_Work request_.
Copy everything in the records, character for character, except images.
* * * *
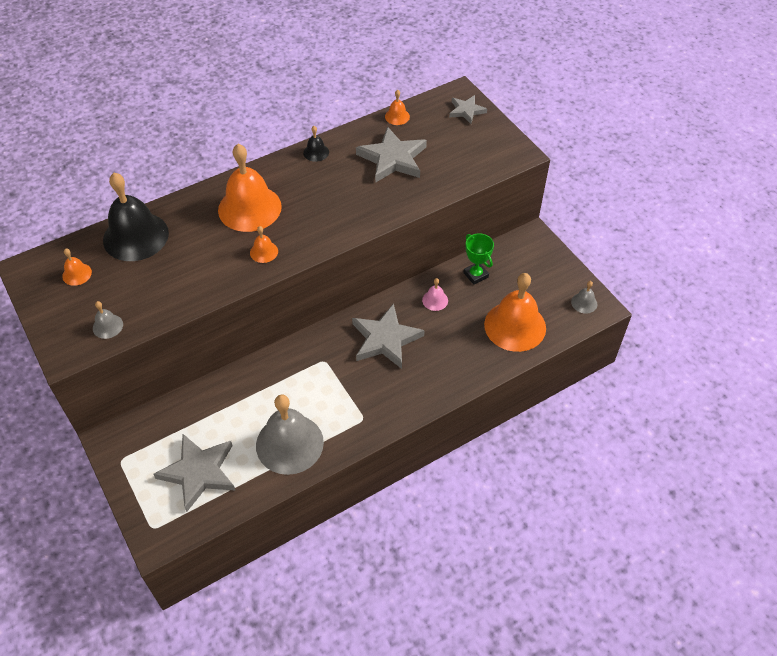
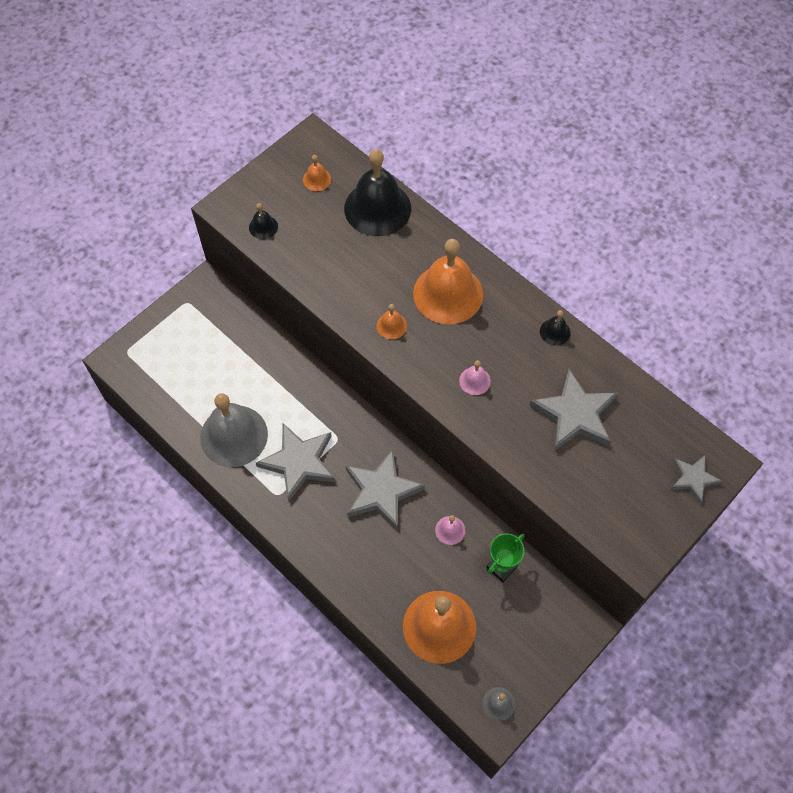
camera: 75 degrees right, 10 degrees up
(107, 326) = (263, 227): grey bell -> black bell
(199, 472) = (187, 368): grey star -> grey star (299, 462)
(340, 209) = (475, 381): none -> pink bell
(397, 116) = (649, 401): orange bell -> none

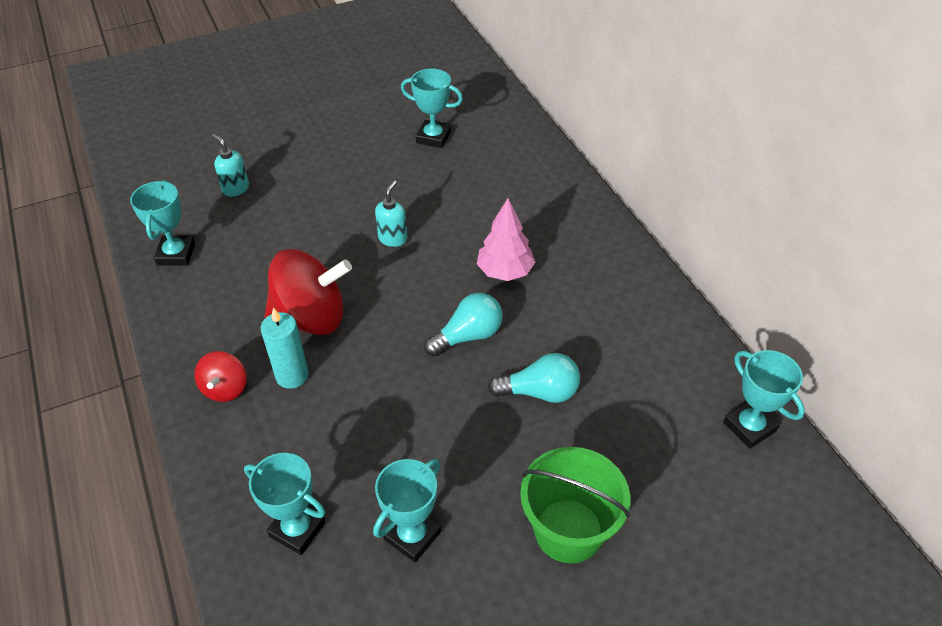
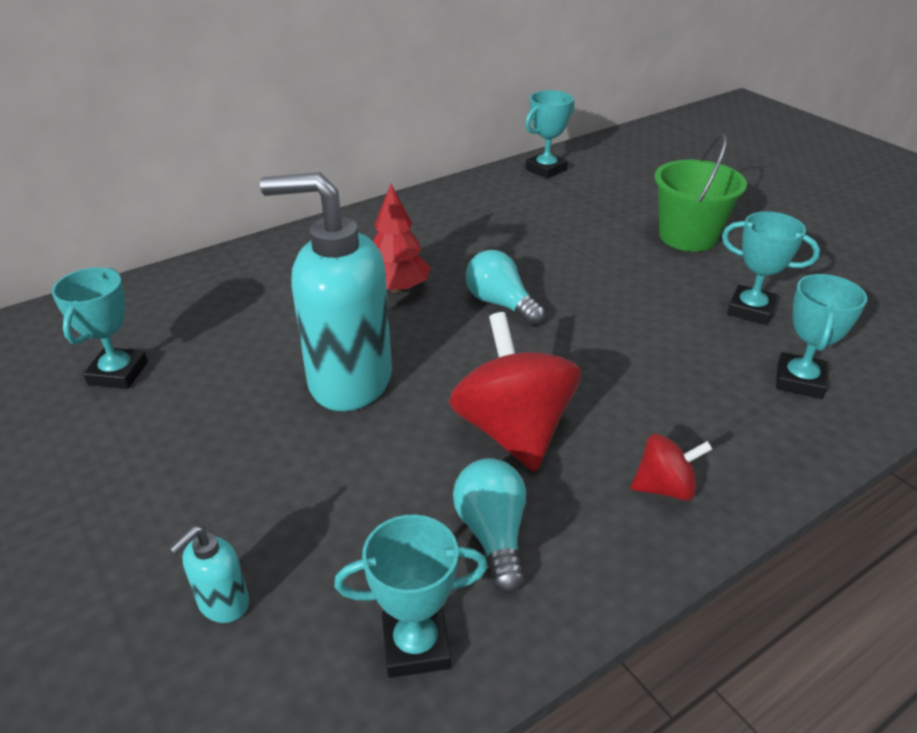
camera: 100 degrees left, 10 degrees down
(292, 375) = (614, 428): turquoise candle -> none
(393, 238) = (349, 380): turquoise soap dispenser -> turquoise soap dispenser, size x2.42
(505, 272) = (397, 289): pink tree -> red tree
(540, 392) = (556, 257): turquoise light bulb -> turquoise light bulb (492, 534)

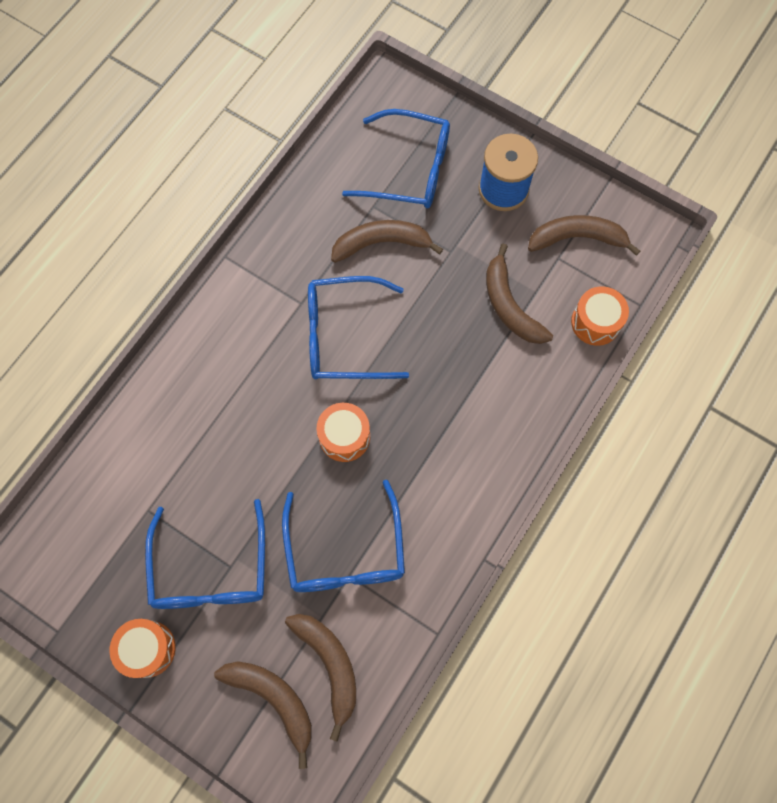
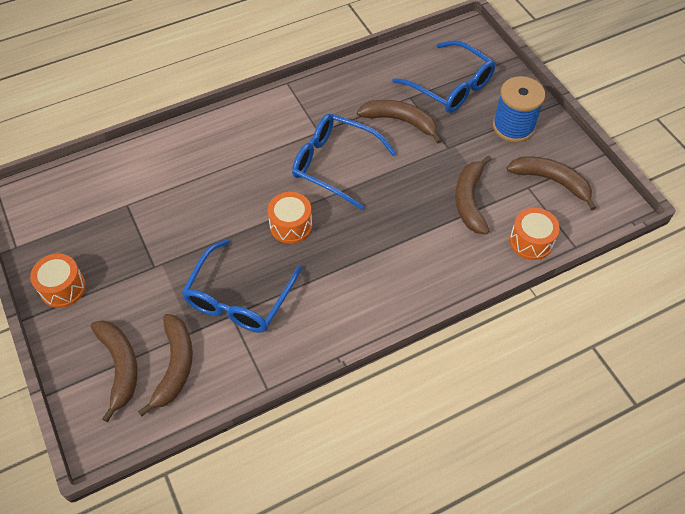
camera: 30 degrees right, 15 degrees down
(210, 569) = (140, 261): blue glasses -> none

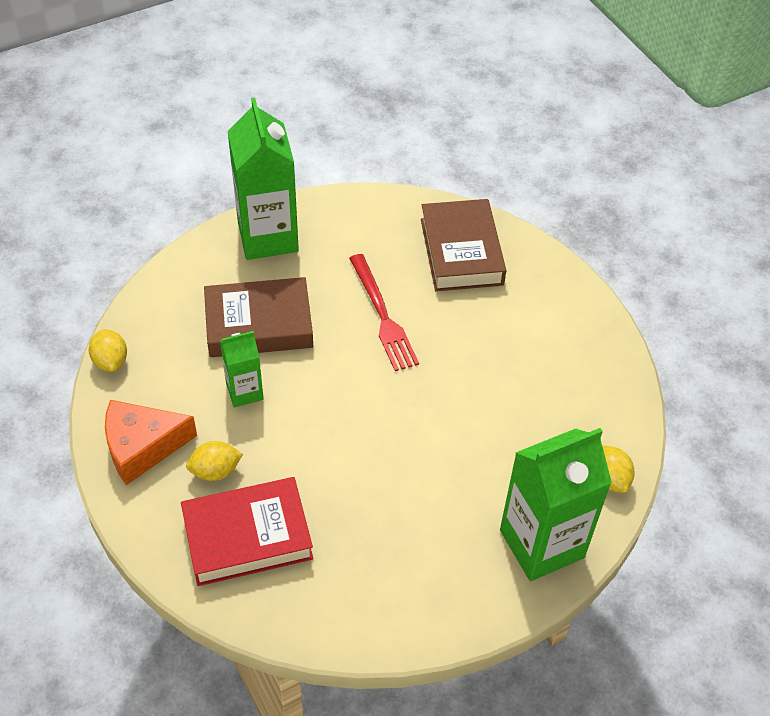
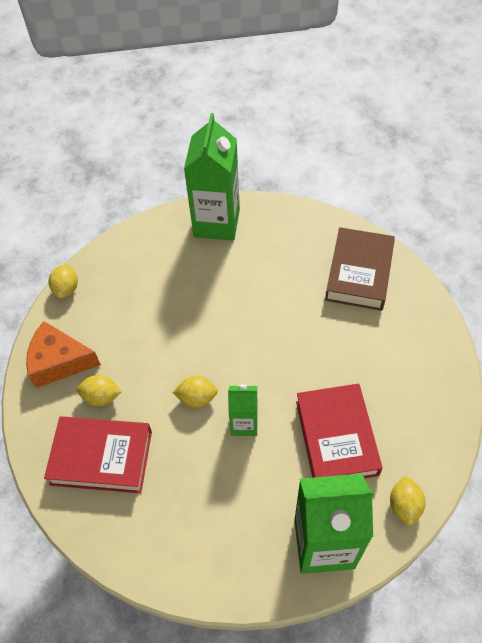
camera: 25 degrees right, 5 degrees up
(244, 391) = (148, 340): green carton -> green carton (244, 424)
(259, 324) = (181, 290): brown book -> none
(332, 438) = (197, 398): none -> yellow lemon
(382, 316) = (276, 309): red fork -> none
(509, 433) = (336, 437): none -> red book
* * * *
_Written solution_.
camera: 75 degrees right, 10 degrees up
(107, 326) = (263, 227): grey bell -> black bell
(199, 472) = (187, 368): grey star -> grey star (299, 462)
(340, 209) = (475, 381): none -> pink bell
(397, 116) = (649, 401): orange bell -> none

camera: 100 degrees left, 10 degrees down
(292, 375) = (614, 428): turquoise candle -> none
(393, 238) = (349, 380): turquoise soap dispenser -> turquoise soap dispenser, size x2.42
(505, 272) = (397, 289): pink tree -> red tree
(540, 392) = (556, 257): turquoise light bulb -> turquoise light bulb (492, 534)

camera: 30 degrees right, 15 degrees down
(210, 569) = (140, 261): blue glasses -> none

camera: 25 degrees right, 5 degrees up
(244, 391) = (148, 340): green carton -> green carton (244, 424)
(259, 324) = (181, 290): brown book -> none
(332, 438) = (197, 398): none -> yellow lemon
(382, 316) = (276, 309): red fork -> none
(509, 433) = (336, 437): none -> red book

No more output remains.